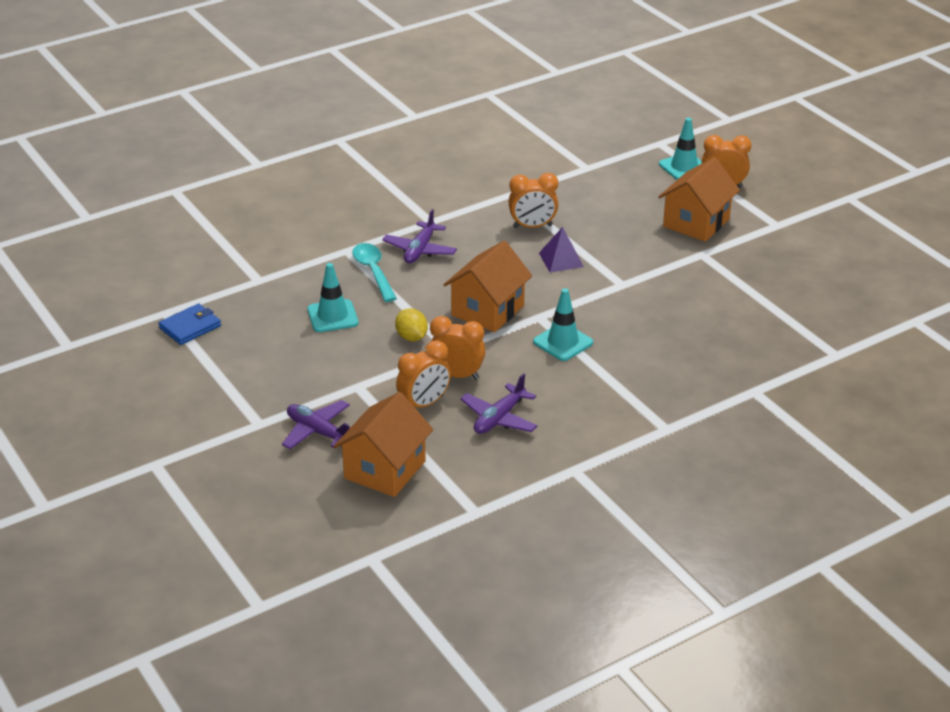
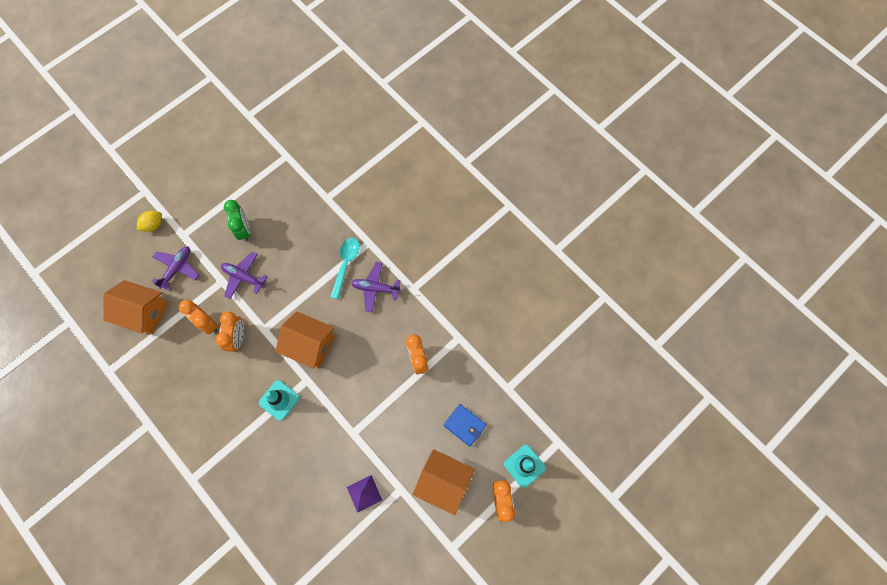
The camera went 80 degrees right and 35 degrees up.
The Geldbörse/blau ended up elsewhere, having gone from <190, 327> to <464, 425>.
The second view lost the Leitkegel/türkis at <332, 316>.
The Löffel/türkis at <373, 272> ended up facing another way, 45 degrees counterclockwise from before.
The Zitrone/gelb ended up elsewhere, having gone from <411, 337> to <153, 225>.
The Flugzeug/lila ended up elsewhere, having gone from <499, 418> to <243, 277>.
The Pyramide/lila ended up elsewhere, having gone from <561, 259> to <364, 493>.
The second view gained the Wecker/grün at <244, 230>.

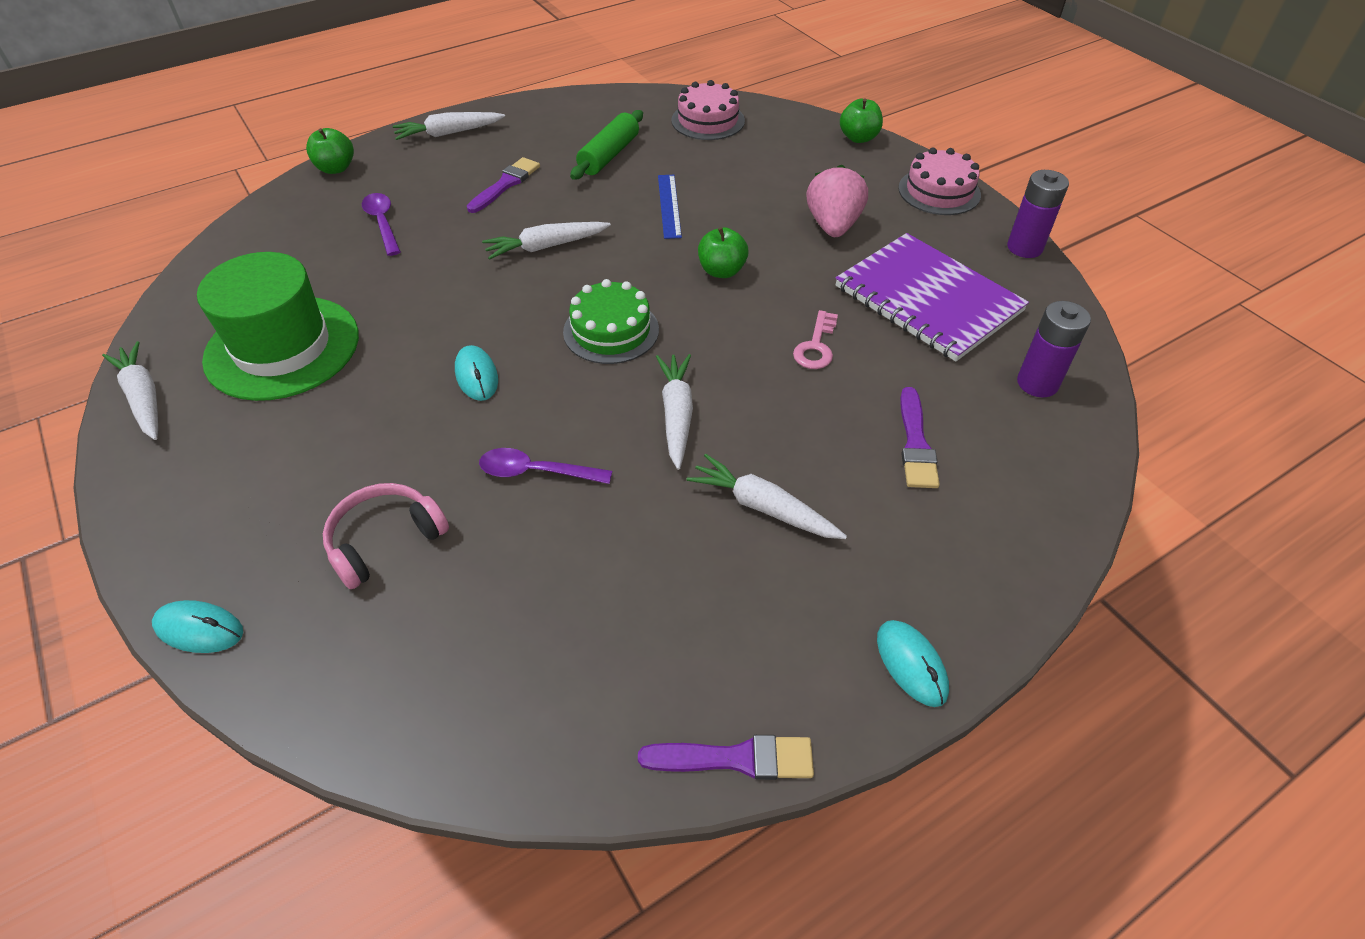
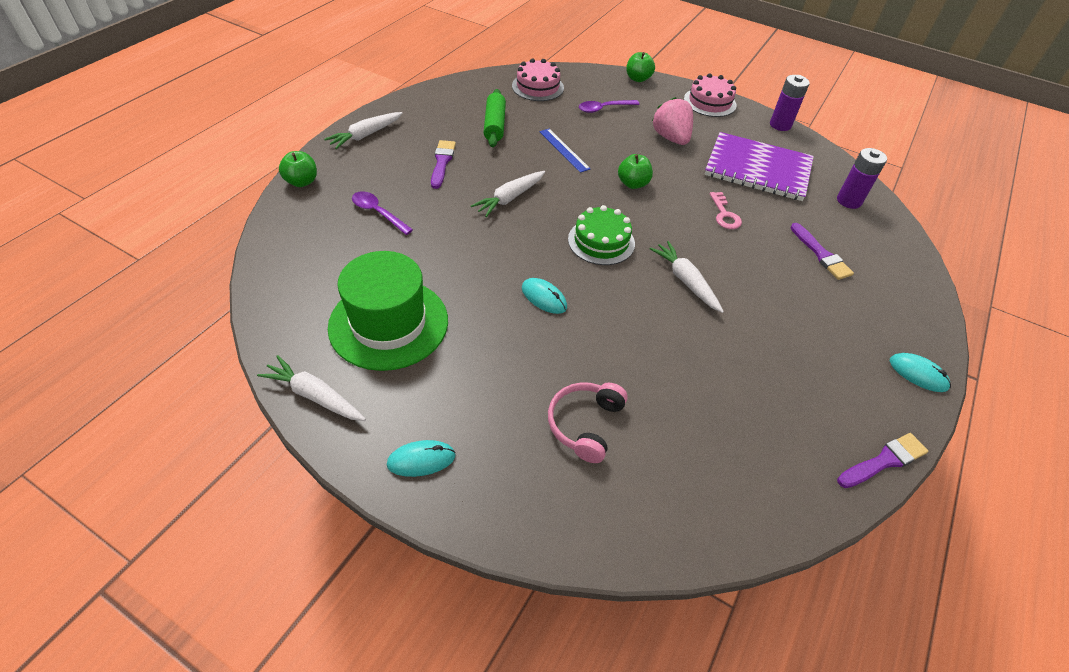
The camera went 30 degrees left and 0 degrees up.
The Computermaus/türkis ended up elsewhere, having gone from <199, 629> to <421, 460>.
The Löffel/lila ended up elsewhere, having gone from <536, 472> to <604, 109>.
The second view lost the Karotte/weiß at <763, 507>.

==*==

Work task: A verbatim copy of the records above, without pictures, is required.

Your solution:
The camera went 80 degrees right and 35 degrees up.
The Geldbörse/blau ended up elsewhere, having gone from <190, 327> to <464, 425>.
The second view lost the Leitkegel/türkis at <332, 316>.
The Löffel/türkis at <373, 272> ended up facing another way, 45 degrees counterclockwise from before.
The Zitrone/gelb ended up elsewhere, having gone from <411, 337> to <153, 225>.
The Flugzeug/lila ended up elsewhere, having gone from <499, 418> to <243, 277>.
The Pyramide/lila ended up elsewhere, having gone from <561, 259> to <364, 493>.
The second view gained the Wecker/grün at <244, 230>.

The camera went 30 degrees left and 0 degrees up.
The Computermaus/türkis ended up elsewhere, having gone from <199, 629> to <421, 460>.
The Löffel/lila ended up elsewhere, having gone from <536, 472> to <604, 109>.
The second view lost the Karotte/weiß at <763, 507>.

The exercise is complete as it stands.